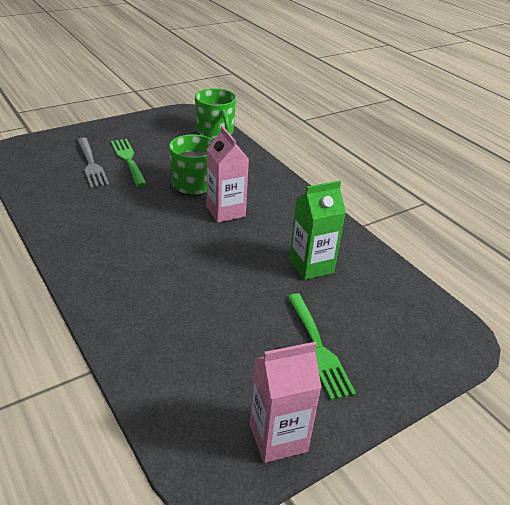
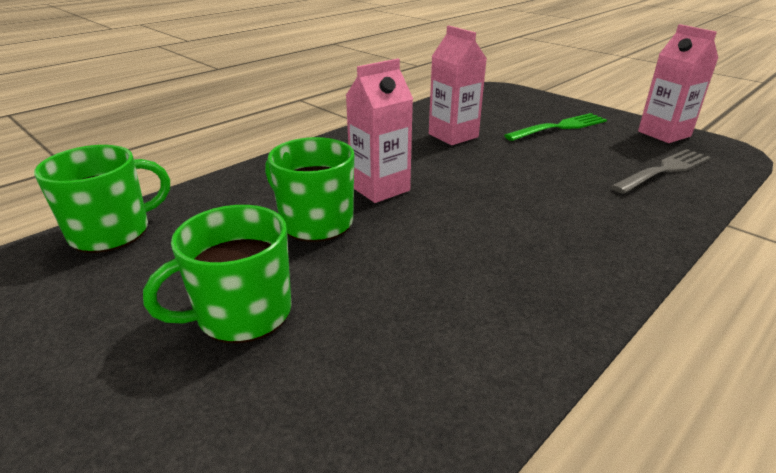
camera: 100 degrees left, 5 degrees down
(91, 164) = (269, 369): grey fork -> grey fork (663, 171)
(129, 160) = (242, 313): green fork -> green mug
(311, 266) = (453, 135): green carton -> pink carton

+++

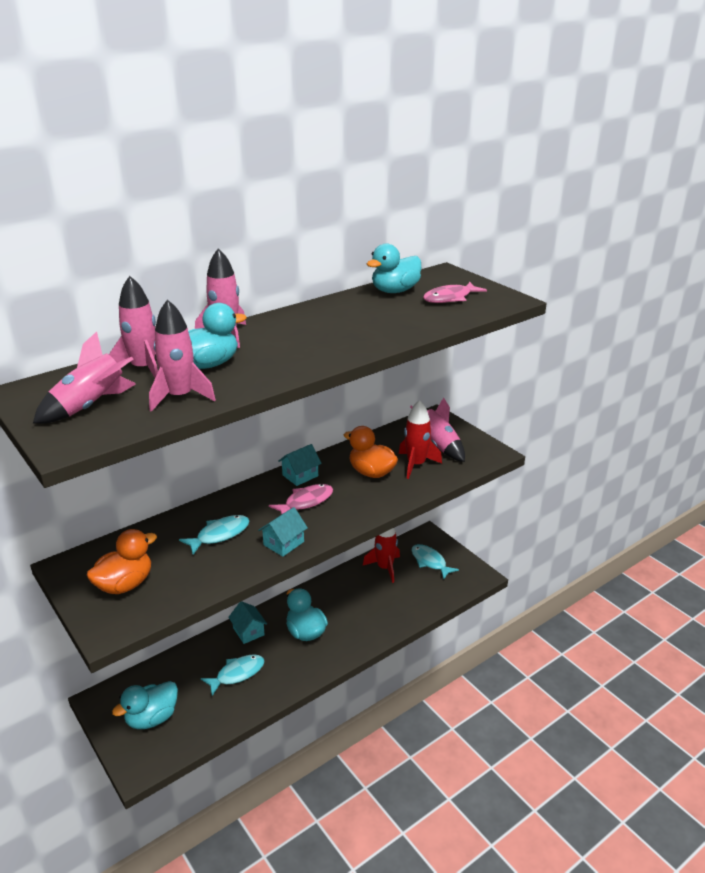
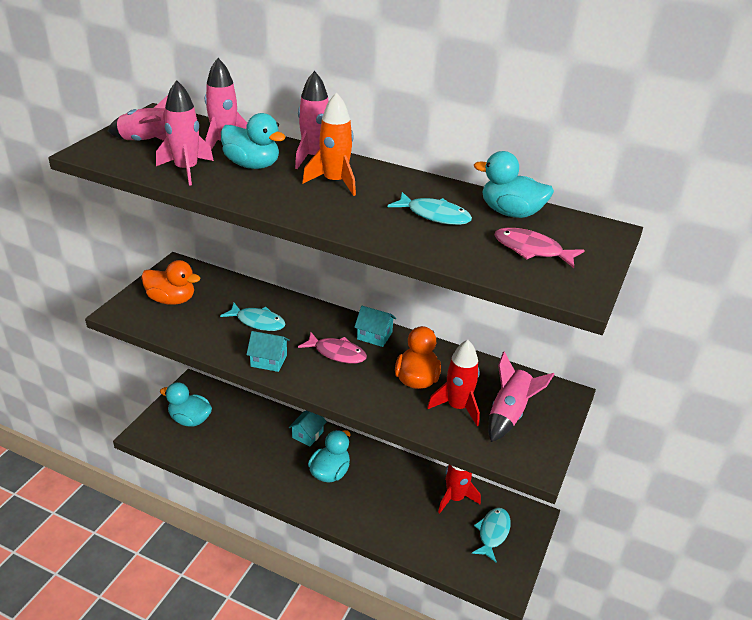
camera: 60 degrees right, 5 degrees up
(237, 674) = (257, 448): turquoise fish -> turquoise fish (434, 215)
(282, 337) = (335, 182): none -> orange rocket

+++

* _Your task_:
When the line with "camera: 100 degrees left, 5 degrees down" is reached in the data above, begin copying, and stop after the line with "(311, 266) = (453, 135): green"; copy each line exactly, both ends included.

* _Response to this task_:
camera: 100 degrees left, 5 degrees down
(91, 164) = (269, 369): grey fork -> grey fork (663, 171)
(129, 160) = (242, 313): green fork -> green mug
(311, 266) = (453, 135): green carton -> pink carton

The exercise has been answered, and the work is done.